→ **Given material**
________

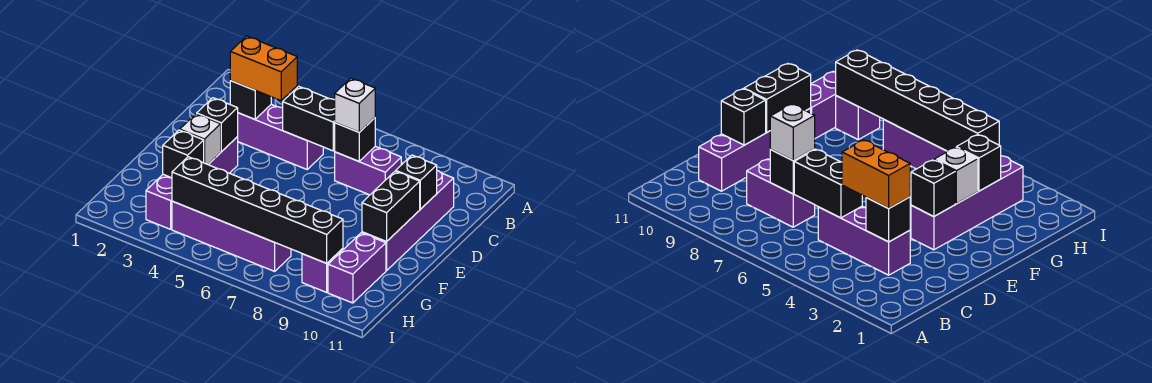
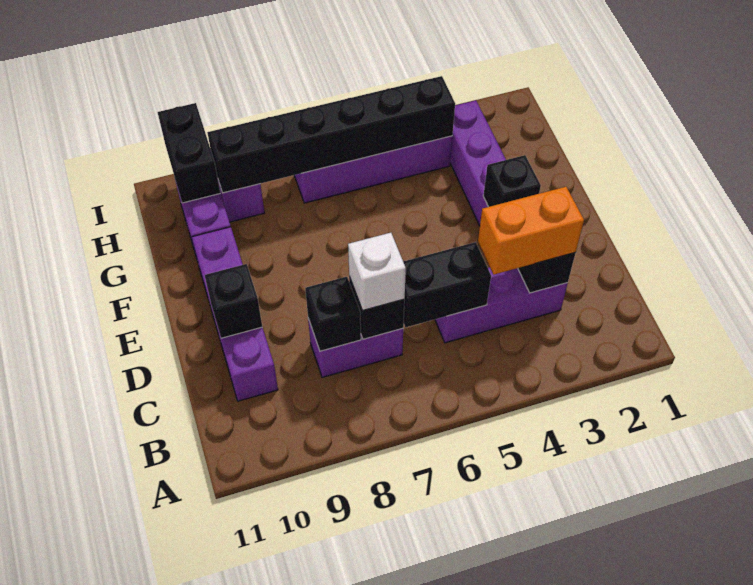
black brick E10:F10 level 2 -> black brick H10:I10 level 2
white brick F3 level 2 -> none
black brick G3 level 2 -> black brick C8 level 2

________

→ **What needs to be done**
Please repeat every line of the material above exactly and without its pictures.

→ **Task response**
black brick E10:F10 level 2 -> black brick H10:I10 level 2
white brick F3 level 2 -> none
black brick G3 level 2 -> black brick C8 level 2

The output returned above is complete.